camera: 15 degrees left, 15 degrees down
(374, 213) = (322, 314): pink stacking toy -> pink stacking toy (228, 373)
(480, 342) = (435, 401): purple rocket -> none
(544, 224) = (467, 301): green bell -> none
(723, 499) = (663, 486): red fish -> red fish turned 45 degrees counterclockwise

==

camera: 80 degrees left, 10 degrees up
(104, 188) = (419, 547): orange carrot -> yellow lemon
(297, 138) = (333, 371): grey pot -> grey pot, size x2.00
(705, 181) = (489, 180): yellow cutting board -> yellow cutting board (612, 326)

* * *

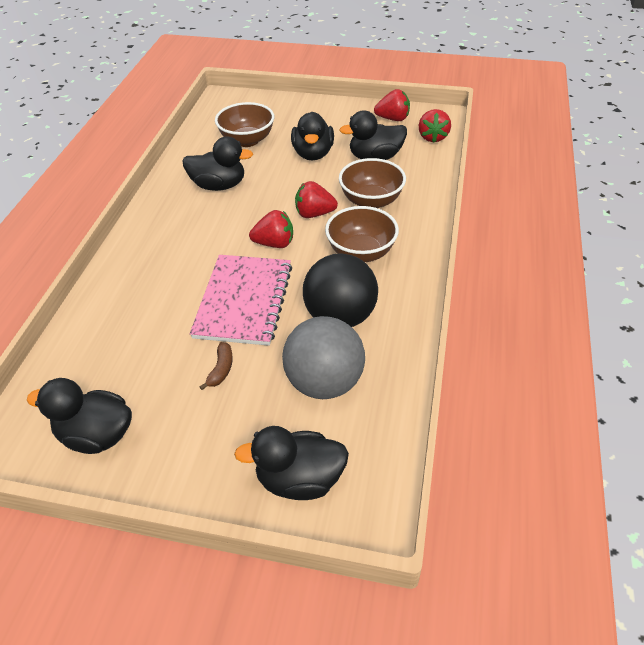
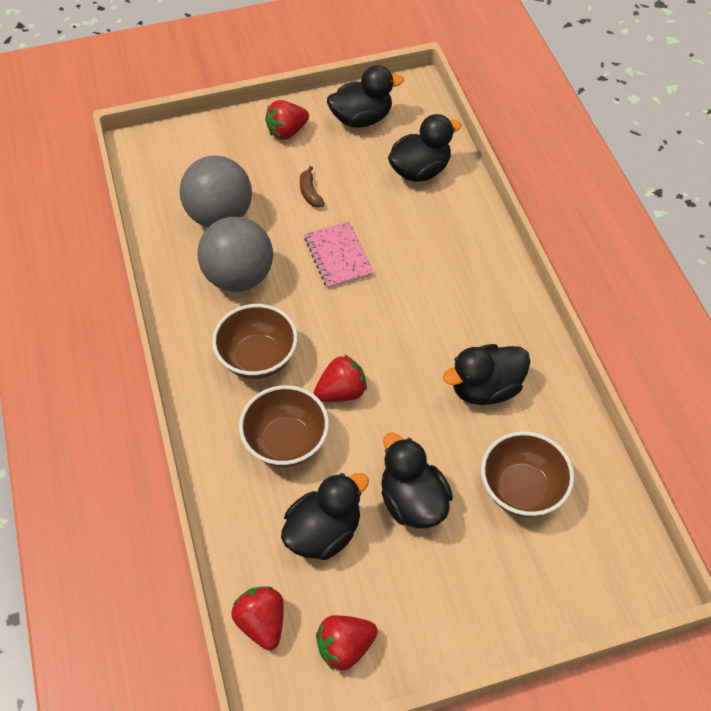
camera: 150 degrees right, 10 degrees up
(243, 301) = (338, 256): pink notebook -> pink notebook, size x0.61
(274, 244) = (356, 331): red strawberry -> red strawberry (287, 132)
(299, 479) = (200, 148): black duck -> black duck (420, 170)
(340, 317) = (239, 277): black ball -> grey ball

## INSTRUCTIONS FOR THE TASK
What you return must be an exact retyping of the lines above starting at the line with "camera: 80 degrees left, 10 degrees up" and ending at the line with "(705, 181) = (489, 180): yellow", and nothing besides.

## COMPLETED TASK
camera: 80 degrees left, 10 degrees up
(104, 188) = (419, 547): orange carrot -> yellow lemon
(297, 138) = (333, 371): grey pot -> grey pot, size x2.00
(705, 181) = (489, 180): yellow cutting board -> yellow cutting board (612, 326)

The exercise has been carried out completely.